■ **ABOUT THIS EXERCISE**: Repeat, word for word, all the data that follows, and exclude the pictures.

■ **COLLECTED DATA**:
>>
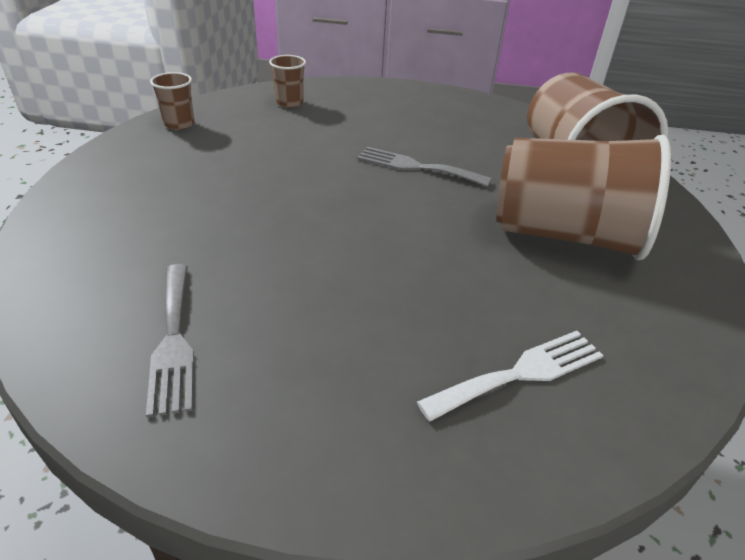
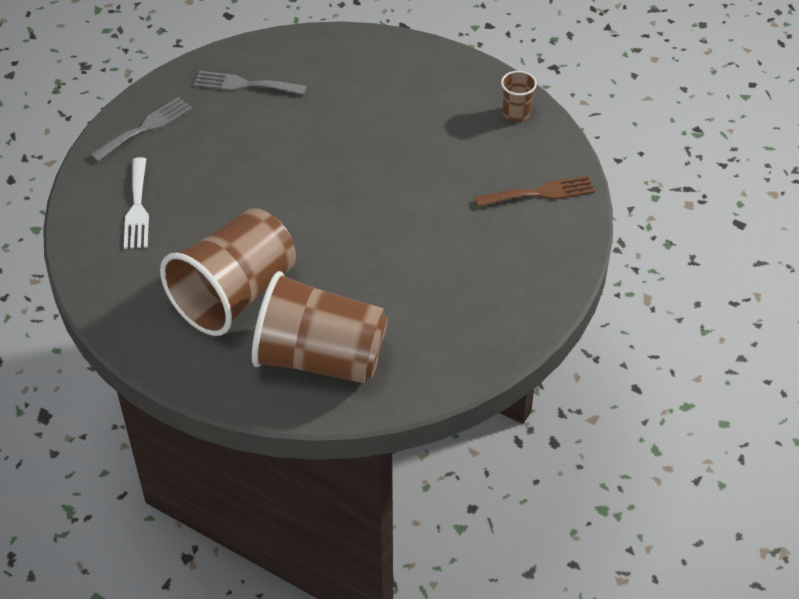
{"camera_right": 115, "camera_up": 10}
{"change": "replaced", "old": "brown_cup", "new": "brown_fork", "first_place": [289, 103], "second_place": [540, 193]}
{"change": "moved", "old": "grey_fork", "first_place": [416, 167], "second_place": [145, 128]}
<<
■ **RESPONSE BOX**:
{"camera_right": 115, "camera_up": 10}
{"change": "replaced", "old": "brown_cup", "new": "brown_fork", "first_place": [289, 103], "second_place": [540, 193]}
{"change": "moved", "old": "grey_fork", "first_place": [416, 167], "second_place": [145, 128]}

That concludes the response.